▸ **Data shown**:

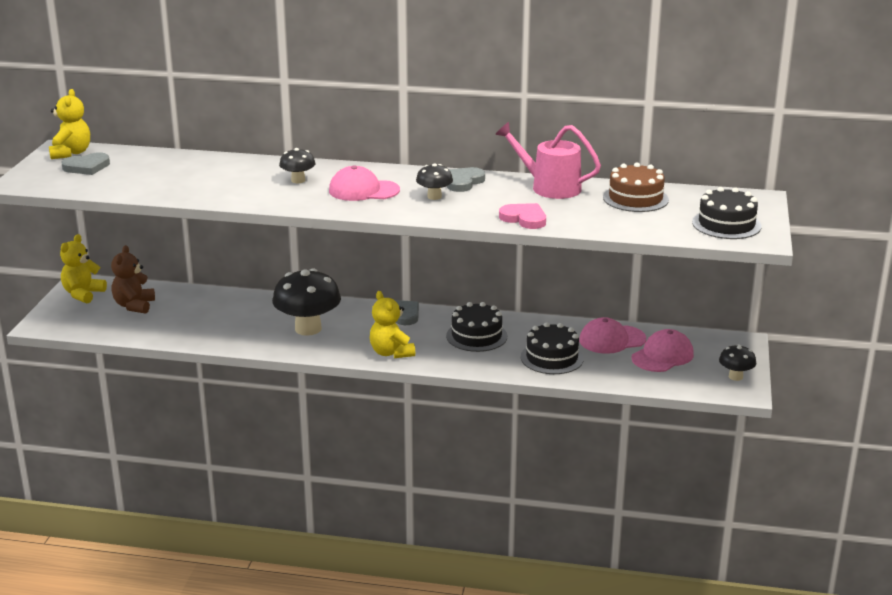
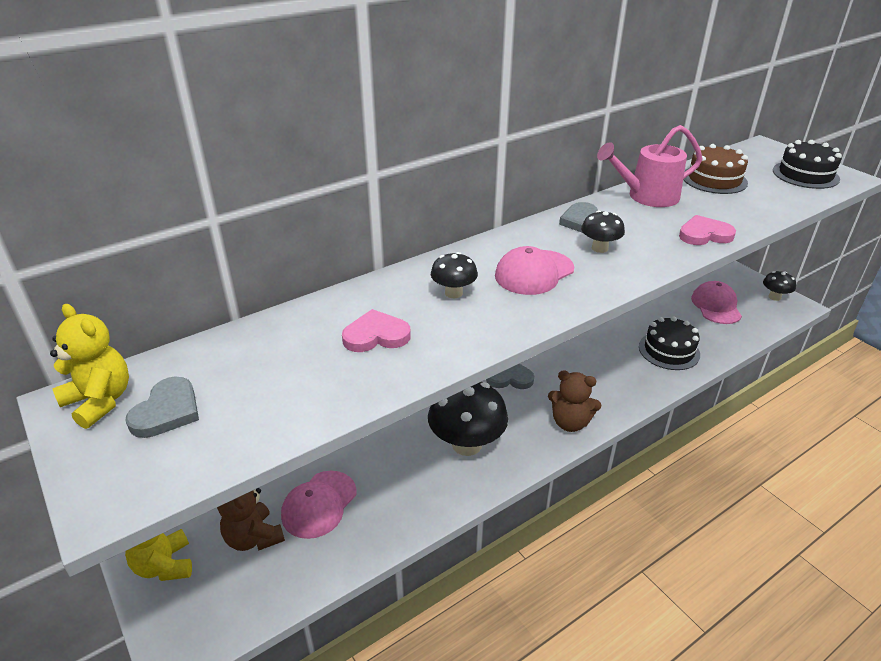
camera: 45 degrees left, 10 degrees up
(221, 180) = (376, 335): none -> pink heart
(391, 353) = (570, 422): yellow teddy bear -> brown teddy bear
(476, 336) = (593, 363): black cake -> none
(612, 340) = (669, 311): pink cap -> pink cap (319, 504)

▸ **Work order**: Above are some records. Copy each of their lines that holds the string "none".

▸ **Output of the task**:
(221, 180) = (376, 335): none -> pink heart
(476, 336) = (593, 363): black cake -> none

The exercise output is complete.